____ Data listing
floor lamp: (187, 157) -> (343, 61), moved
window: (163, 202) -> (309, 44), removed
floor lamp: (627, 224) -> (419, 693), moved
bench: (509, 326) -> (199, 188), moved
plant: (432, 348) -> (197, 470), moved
________
____ Data listing
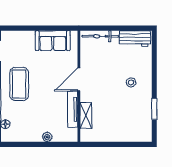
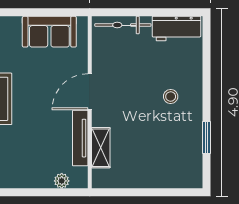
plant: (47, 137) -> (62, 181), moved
________
____ Data listing
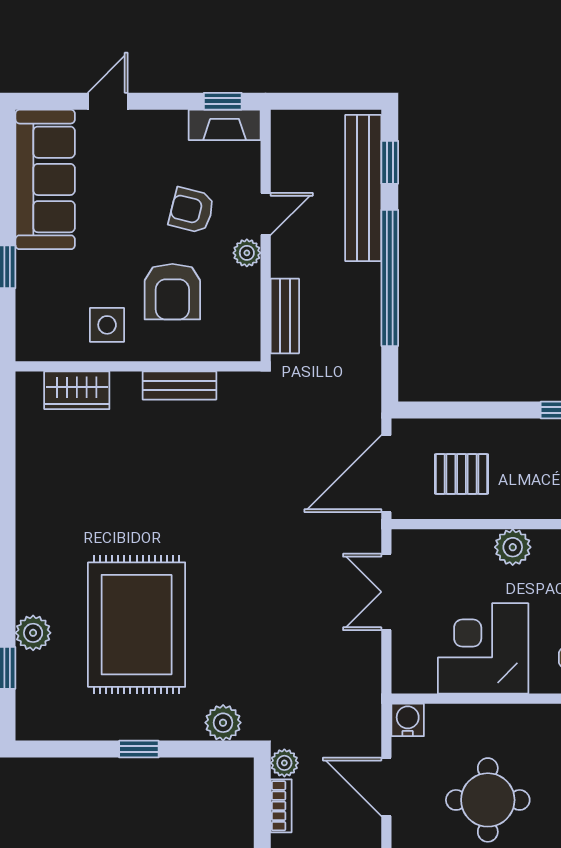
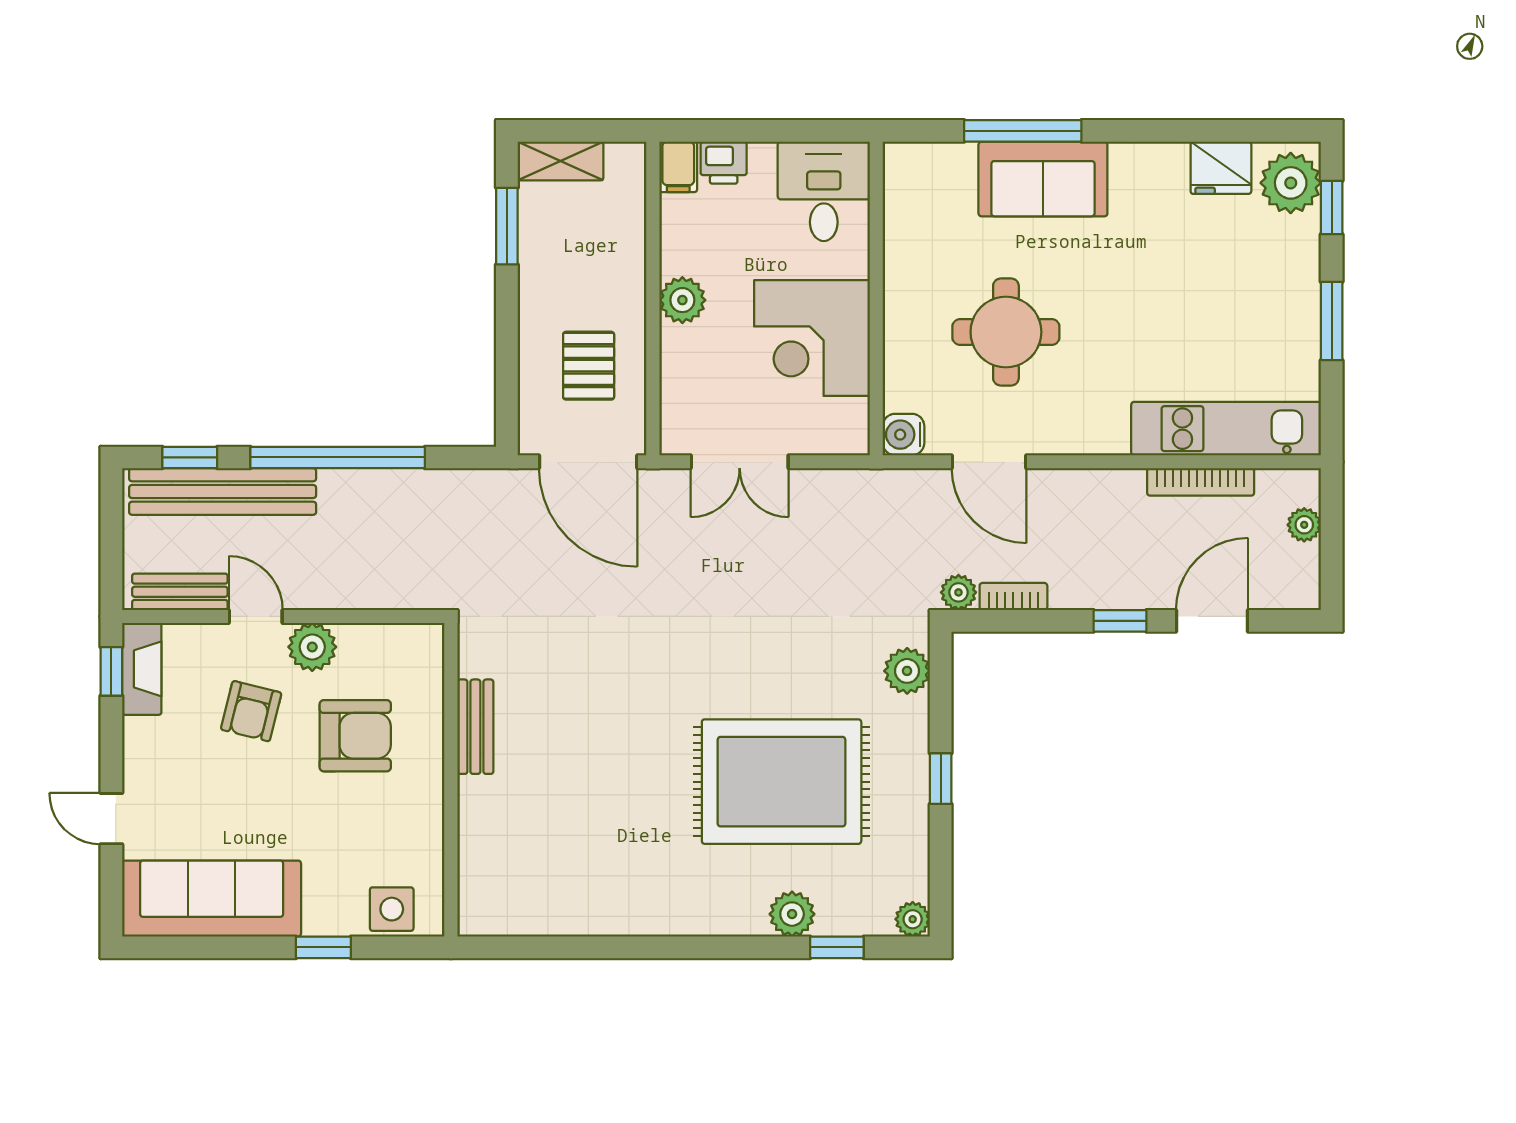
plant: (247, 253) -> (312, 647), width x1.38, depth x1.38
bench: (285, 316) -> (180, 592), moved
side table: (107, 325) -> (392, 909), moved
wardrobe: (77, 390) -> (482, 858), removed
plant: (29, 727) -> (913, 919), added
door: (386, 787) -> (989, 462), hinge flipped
________
— Directive —
The response should be the listing above, limited to the lines between the one holding "side table: (107, 325) -> (392, 909), moved" and the one holding "door: (386, 787) -> (989, 462), hinge flipped", inclusive, reproduced exactly.

— Solution for this task —
side table: (107, 325) -> (392, 909), moved
wardrobe: (77, 390) -> (482, 858), removed
plant: (29, 727) -> (913, 919), added
door: (386, 787) -> (989, 462), hinge flipped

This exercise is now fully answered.